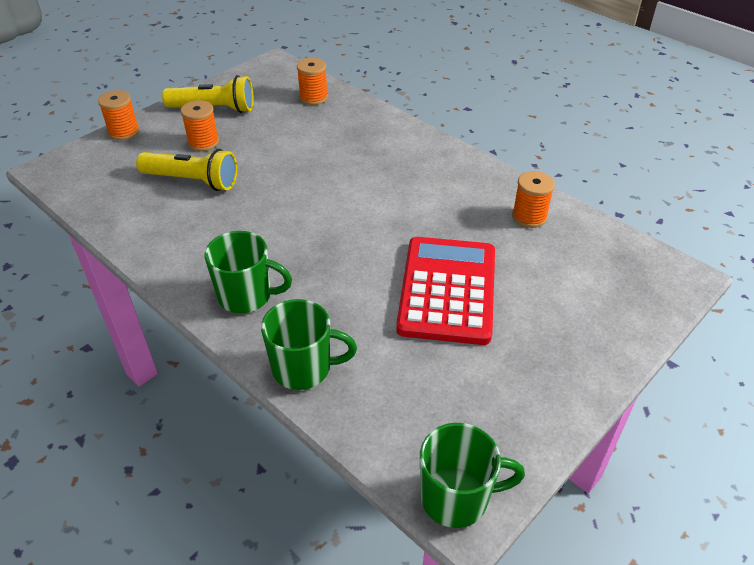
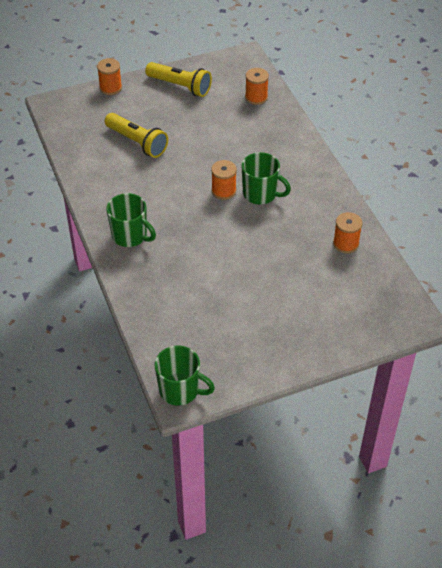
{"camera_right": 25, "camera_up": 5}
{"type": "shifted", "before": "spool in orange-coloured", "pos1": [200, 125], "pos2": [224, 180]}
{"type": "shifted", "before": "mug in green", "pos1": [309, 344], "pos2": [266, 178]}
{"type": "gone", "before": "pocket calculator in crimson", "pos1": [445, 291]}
• • • • •
REQUIRED ACTION: Give the listing above again in its entirety and exactly; do not include the pictures.

OUTPUT FOR THIS TASK:
{"camera_right": 25, "camera_up": 5}
{"type": "shifted", "before": "spool in orange-coloured", "pos1": [200, 125], "pos2": [224, 180]}
{"type": "shifted", "before": "mug in green", "pos1": [309, 344], "pos2": [266, 178]}
{"type": "gone", "before": "pocket calculator in crimson", "pos1": [445, 291]}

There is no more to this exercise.